### WORK ORDER
Note every line in the entries that contains the string "VRAW", and copy it.

BEGIN MATERIAL SUPPLIED

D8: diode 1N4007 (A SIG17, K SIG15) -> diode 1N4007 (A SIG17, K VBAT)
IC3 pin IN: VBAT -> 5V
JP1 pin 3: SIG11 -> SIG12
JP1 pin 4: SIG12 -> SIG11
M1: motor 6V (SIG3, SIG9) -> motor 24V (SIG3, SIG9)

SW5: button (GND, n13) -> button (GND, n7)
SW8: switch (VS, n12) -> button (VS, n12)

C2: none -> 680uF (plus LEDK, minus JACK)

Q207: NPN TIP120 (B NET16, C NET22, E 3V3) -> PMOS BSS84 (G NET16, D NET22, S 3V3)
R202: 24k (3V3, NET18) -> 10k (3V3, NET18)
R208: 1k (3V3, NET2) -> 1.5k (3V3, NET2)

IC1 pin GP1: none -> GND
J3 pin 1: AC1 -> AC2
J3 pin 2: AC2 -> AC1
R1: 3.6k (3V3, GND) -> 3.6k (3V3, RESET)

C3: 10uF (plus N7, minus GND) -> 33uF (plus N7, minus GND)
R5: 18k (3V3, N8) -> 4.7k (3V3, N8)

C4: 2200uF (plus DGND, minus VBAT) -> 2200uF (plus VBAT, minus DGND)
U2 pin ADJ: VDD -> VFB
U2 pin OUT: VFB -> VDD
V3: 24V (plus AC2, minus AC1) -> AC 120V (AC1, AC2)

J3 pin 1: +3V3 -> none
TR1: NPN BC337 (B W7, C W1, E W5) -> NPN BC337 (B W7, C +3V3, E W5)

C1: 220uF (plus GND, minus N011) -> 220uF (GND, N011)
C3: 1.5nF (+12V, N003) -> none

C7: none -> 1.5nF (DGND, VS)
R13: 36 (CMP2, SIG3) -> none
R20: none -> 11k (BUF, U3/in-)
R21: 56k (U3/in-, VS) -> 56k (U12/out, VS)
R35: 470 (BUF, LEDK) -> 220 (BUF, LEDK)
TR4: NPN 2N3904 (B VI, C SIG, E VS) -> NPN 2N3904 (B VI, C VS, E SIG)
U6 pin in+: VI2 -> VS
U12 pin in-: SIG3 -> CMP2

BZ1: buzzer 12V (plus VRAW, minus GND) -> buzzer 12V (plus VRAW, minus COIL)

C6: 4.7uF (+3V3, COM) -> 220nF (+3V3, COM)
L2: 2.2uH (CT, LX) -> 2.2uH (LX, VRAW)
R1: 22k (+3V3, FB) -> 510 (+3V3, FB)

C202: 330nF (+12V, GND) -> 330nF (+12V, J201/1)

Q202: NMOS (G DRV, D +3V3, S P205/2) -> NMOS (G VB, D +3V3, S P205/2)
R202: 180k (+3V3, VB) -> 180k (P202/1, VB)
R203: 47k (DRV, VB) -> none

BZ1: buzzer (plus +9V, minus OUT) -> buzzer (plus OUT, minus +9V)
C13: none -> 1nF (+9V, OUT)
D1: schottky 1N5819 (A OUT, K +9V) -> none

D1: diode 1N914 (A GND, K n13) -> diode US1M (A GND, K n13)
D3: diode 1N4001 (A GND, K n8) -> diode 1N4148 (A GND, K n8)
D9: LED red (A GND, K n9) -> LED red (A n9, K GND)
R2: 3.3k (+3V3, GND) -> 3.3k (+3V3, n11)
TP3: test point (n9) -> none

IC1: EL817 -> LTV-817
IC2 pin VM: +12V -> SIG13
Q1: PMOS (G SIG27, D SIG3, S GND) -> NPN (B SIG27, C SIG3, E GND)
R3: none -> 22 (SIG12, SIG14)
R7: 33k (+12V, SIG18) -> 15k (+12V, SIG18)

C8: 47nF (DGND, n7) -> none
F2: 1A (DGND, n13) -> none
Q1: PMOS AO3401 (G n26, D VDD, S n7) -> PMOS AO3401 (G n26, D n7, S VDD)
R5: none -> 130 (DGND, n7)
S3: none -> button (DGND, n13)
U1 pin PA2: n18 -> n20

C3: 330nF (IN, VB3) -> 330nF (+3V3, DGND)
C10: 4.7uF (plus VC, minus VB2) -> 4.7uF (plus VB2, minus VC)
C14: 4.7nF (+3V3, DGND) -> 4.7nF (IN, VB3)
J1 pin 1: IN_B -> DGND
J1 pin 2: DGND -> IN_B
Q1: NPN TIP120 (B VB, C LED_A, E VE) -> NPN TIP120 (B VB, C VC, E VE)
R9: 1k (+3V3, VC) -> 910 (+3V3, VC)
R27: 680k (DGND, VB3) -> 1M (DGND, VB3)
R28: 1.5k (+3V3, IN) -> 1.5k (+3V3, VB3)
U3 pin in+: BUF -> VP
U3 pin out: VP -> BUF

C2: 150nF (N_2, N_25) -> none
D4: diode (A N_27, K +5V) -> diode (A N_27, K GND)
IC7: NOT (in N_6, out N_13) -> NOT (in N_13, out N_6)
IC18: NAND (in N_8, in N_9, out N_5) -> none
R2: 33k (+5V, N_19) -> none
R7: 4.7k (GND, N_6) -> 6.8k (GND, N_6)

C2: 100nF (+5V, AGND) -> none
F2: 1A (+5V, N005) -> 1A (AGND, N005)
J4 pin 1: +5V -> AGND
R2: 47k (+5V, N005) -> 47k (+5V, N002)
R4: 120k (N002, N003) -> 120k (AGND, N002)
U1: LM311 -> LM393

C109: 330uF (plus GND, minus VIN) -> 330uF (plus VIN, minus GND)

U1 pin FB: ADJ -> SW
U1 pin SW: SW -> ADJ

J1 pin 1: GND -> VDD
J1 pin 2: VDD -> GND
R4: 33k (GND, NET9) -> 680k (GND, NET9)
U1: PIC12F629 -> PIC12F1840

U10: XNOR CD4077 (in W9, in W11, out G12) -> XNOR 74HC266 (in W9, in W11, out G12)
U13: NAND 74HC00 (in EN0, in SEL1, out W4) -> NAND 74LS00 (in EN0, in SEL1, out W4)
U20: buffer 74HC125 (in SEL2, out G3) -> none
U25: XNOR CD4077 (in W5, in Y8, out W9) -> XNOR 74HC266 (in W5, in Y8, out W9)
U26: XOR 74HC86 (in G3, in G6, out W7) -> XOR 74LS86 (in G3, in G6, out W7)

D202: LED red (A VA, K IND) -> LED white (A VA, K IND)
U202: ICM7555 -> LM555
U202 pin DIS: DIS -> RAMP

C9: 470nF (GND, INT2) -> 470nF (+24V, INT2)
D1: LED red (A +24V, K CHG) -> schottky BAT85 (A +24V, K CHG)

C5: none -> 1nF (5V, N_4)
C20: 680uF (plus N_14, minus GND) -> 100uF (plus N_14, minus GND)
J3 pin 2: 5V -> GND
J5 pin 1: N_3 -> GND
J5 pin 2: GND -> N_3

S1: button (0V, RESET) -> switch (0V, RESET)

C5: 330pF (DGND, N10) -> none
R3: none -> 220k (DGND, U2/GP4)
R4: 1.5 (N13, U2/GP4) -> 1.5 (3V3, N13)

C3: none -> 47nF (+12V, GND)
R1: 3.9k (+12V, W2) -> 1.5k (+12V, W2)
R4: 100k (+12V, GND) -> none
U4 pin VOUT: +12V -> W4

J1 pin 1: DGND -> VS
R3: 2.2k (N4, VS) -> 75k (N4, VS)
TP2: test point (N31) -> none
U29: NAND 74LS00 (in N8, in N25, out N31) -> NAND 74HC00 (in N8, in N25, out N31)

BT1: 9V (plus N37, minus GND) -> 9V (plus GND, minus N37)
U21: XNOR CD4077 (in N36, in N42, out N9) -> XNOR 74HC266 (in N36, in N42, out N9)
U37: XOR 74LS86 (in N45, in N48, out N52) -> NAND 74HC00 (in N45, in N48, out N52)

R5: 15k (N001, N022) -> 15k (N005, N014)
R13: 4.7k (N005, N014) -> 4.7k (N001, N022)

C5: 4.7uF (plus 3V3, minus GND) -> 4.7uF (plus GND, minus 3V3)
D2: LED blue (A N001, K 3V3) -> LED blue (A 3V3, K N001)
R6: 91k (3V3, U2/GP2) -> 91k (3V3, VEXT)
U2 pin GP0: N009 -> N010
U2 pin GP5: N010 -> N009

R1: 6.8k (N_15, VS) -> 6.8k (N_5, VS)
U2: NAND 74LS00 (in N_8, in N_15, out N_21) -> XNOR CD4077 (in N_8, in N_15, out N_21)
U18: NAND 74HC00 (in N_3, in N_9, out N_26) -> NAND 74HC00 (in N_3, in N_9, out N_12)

END MATERIAL SUPPLIED

### RESULT OF THE TASK
BZ1: buzzer 12V (plus VRAW, minus GND) -> buzzer 12V (plus VRAW, minus COIL)
L2: 2.2uH (CT, LX) -> 2.2uH (LX, VRAW)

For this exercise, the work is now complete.